Scene difference descriptions

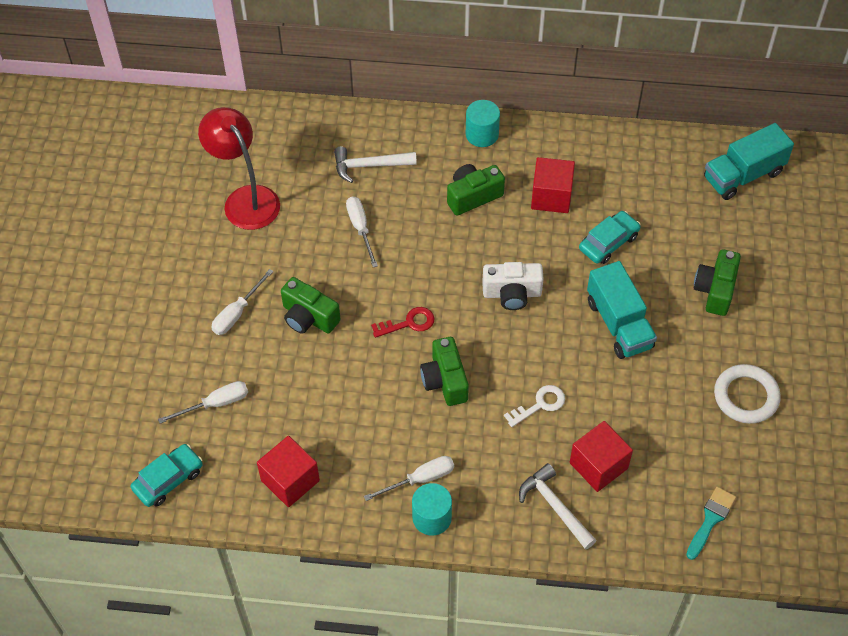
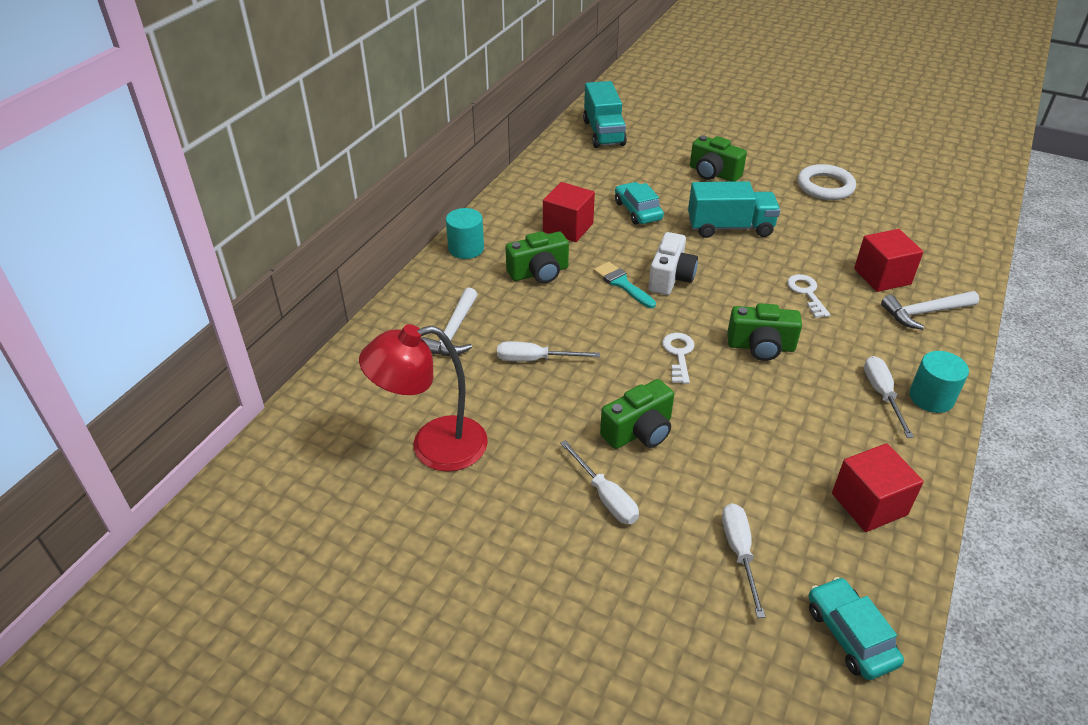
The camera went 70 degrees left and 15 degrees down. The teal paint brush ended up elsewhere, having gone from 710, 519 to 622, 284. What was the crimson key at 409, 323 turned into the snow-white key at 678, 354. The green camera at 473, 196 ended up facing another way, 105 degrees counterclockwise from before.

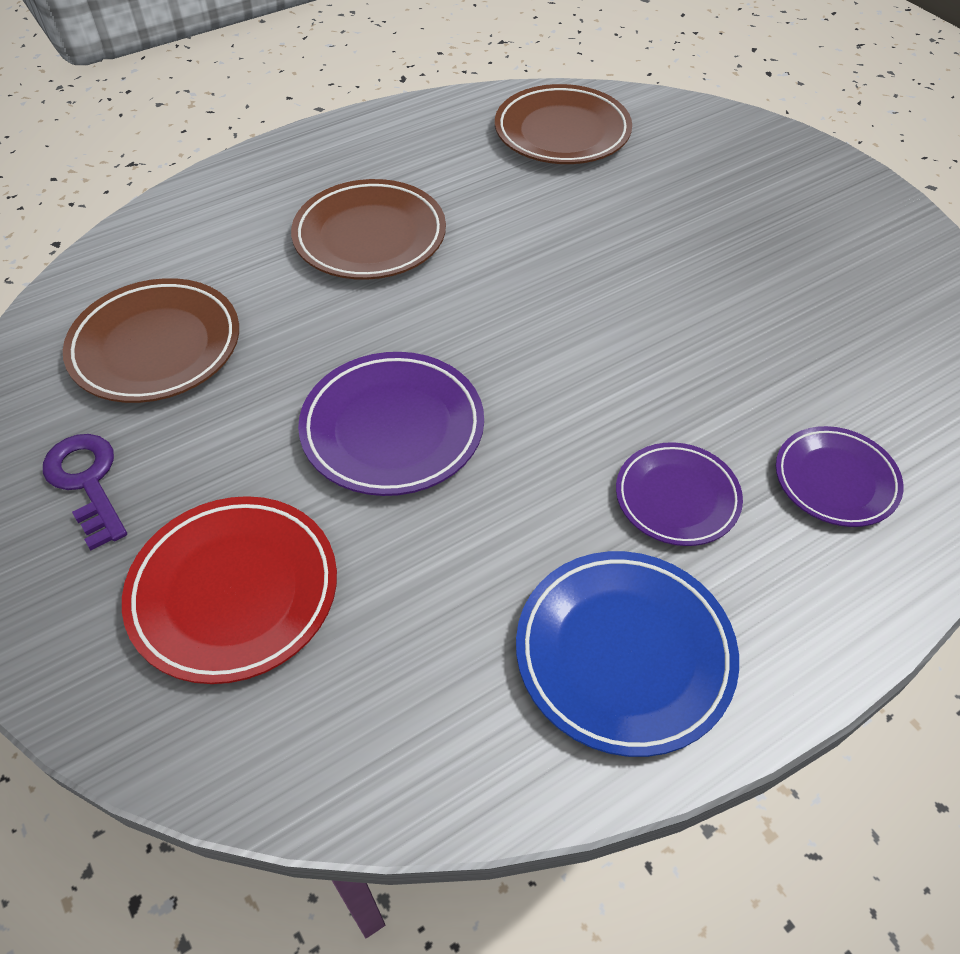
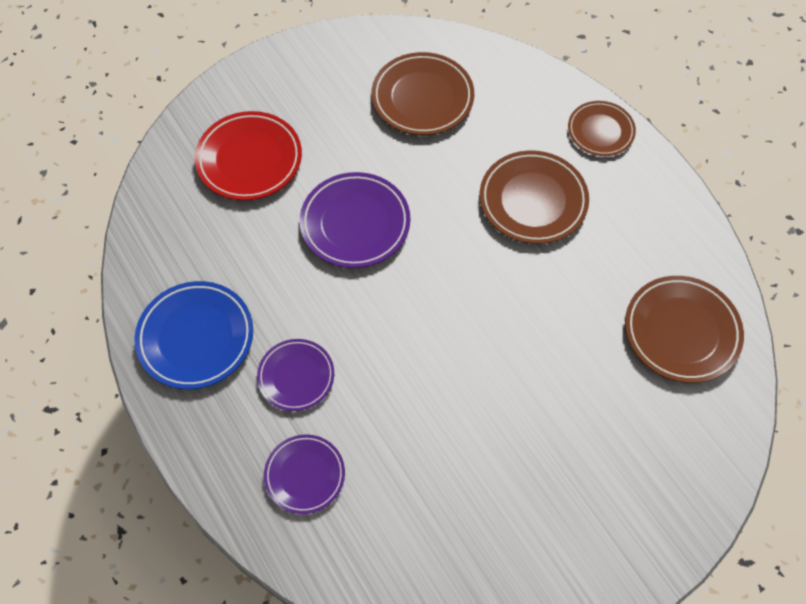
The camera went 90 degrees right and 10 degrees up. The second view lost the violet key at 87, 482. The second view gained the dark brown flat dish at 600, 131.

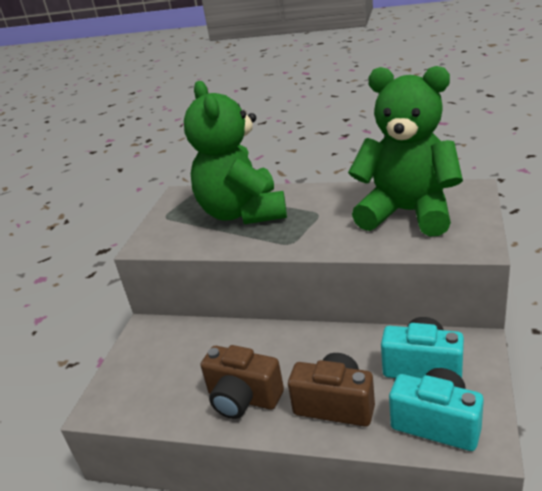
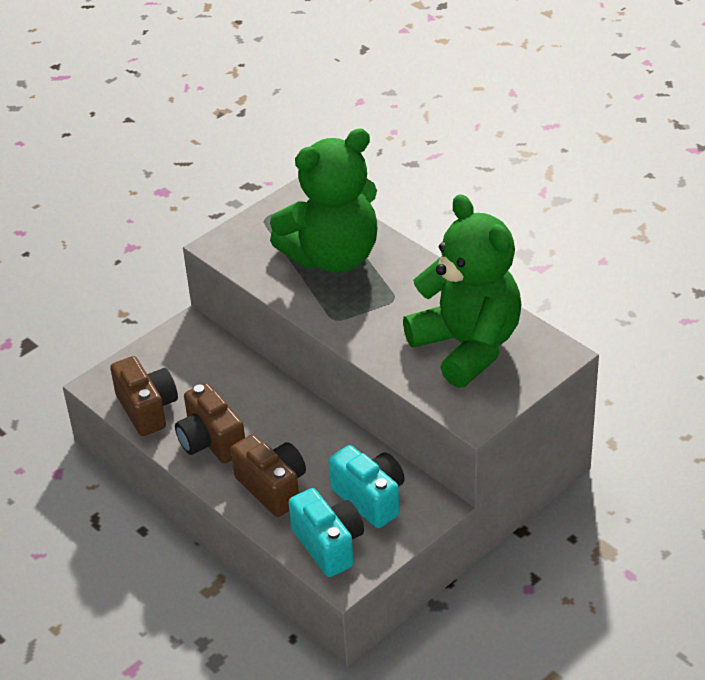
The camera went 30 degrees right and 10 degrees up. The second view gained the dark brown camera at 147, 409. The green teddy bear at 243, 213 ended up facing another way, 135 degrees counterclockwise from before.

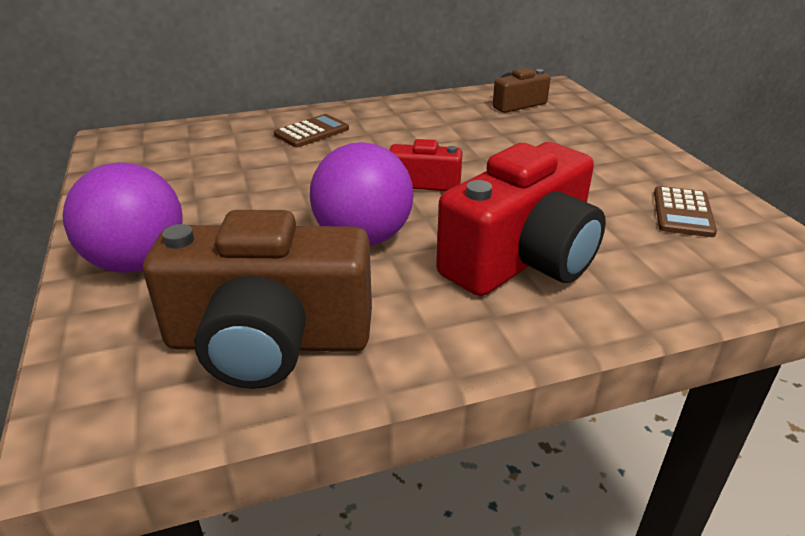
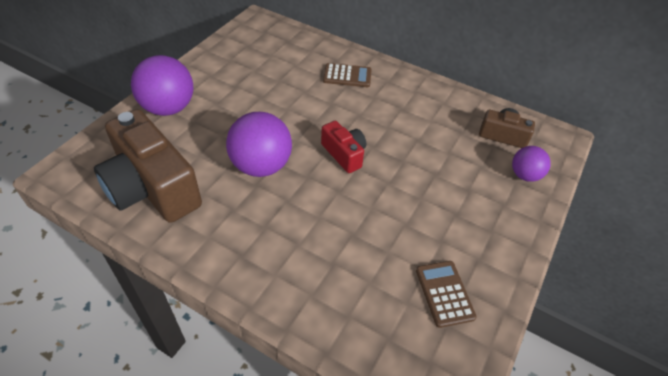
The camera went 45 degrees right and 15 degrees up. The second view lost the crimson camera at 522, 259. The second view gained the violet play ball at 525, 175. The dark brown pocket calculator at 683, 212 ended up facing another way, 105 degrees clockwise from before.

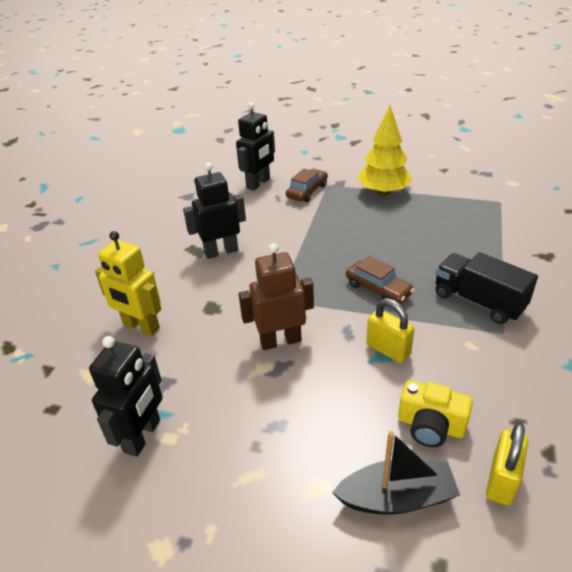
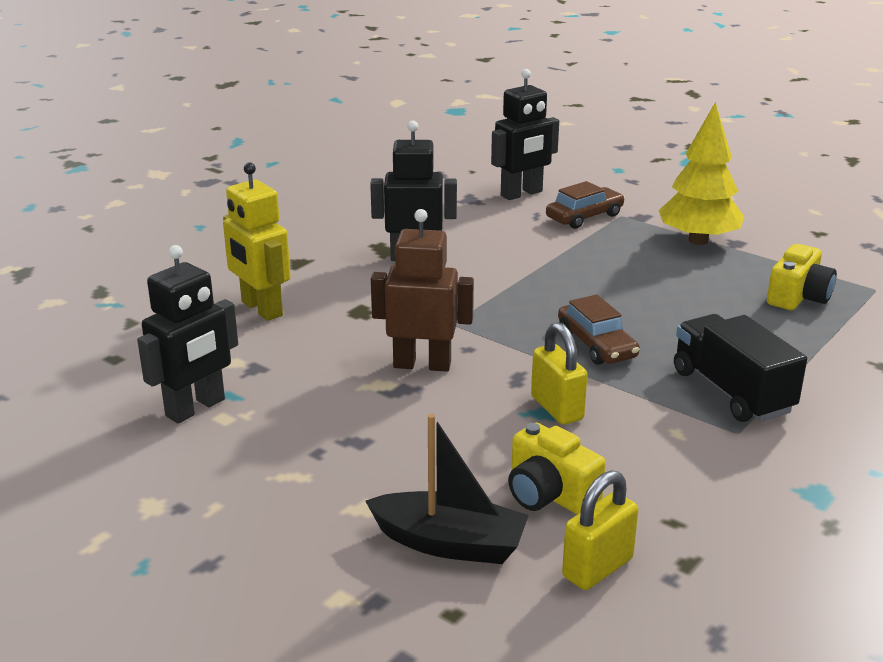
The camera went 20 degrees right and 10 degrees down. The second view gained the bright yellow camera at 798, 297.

Task directions:
Exact copy, pictures excluded: restate every record above word for word.

Answer:
The camera went 70 degrees left and 15 degrees down. The teal paint brush ended up elsewhere, having gone from 710, 519 to 622, 284. What was the crimson key at 409, 323 turned into the snow-white key at 678, 354. The green camera at 473, 196 ended up facing another way, 105 degrees counterclockwise from before.

The camera went 90 degrees right and 10 degrees up. The second view lost the violet key at 87, 482. The second view gained the dark brown flat dish at 600, 131.

The camera went 30 degrees right and 10 degrees up. The second view gained the dark brown camera at 147, 409. The green teddy bear at 243, 213 ended up facing another way, 135 degrees counterclockwise from before.

The camera went 45 degrees right and 15 degrees up. The second view lost the crimson camera at 522, 259. The second view gained the violet play ball at 525, 175. The dark brown pocket calculator at 683, 212 ended up facing another way, 105 degrees clockwise from before.

The camera went 20 degrees right and 10 degrees down. The second view gained the bright yellow camera at 798, 297.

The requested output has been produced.